==== DATA SHOWN

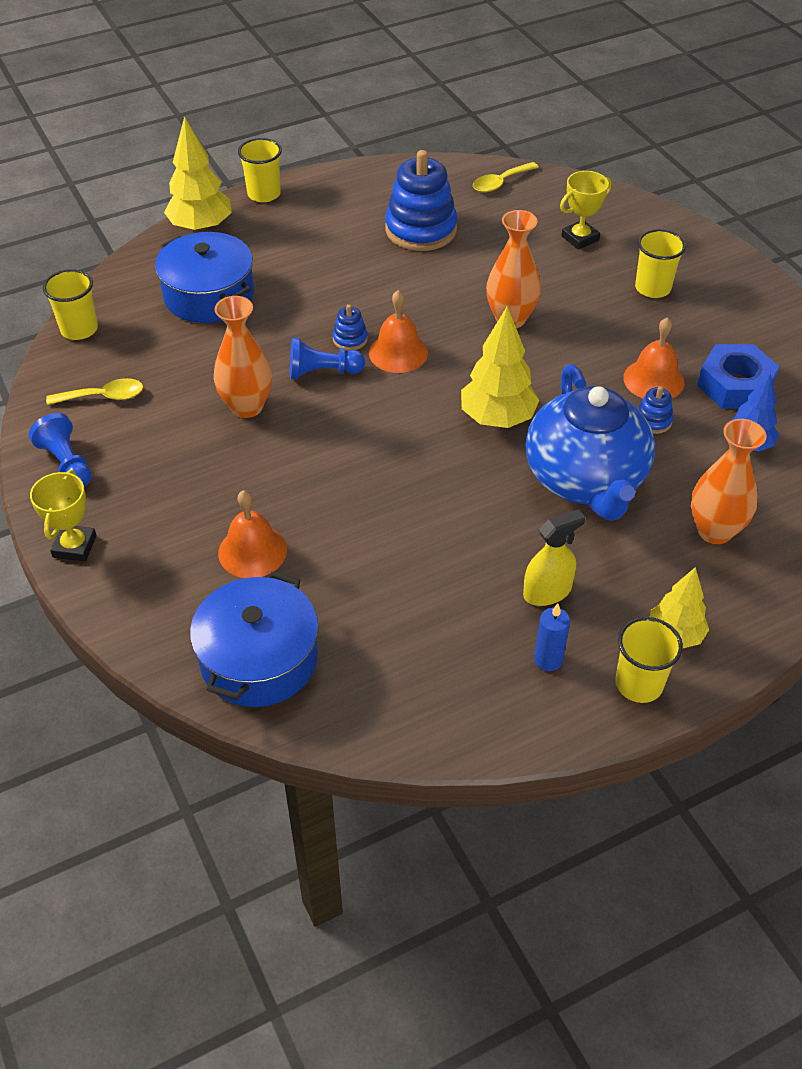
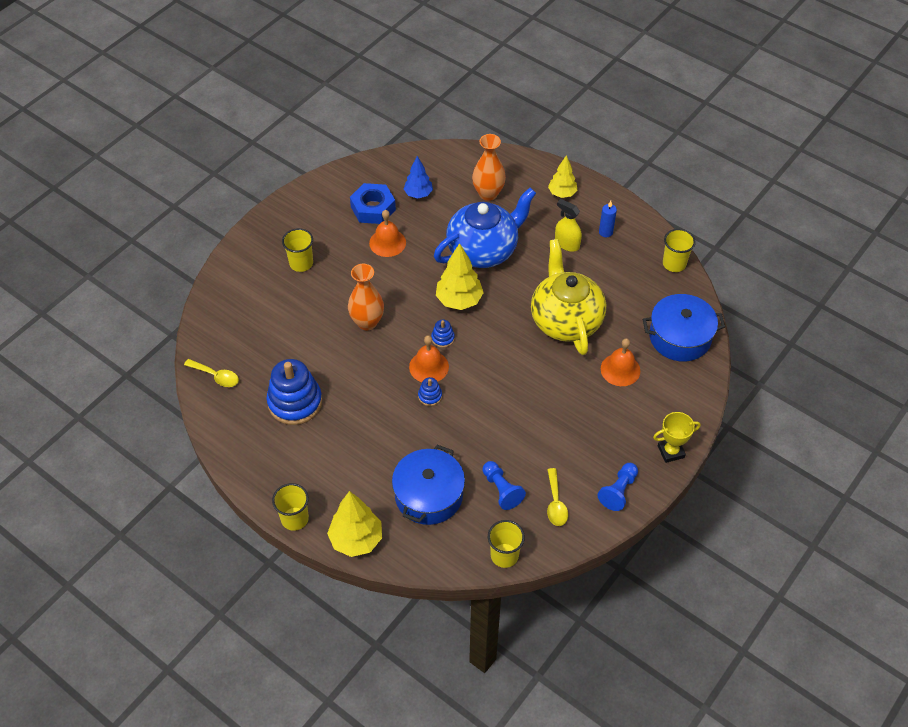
camera: 115 degrees left, 5 degrees up
(104, 397) = (555, 503): yellow spoon -> yellow spoon turned 150 degrees counterclockwise
(247, 406) = (519, 422): orange vase -> none
(322, 372) = (468, 397): blue pawn -> blue pawn (501, 490)
(387, 524) = (565, 320): none -> yellow teapot
(580, 238) = (264, 312): yellow trophy -> none
(639, 684) = (597, 199): yellow cup -> yellow cup (674, 264)
(653, 421) = (422, 235): blue stacking toy -> blue stacking toy (442, 338)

========

▶ WORK ITEM
The required output is every line of the entries, starting at the one that contains "(387, 524) = (565, 320): none" and ending at the last, copied exactly.

▶ SOLUTION
(387, 524) = (565, 320): none -> yellow teapot
(580, 238) = (264, 312): yellow trophy -> none
(639, 684) = (597, 199): yellow cup -> yellow cup (674, 264)
(653, 421) = (422, 235): blue stacking toy -> blue stacking toy (442, 338)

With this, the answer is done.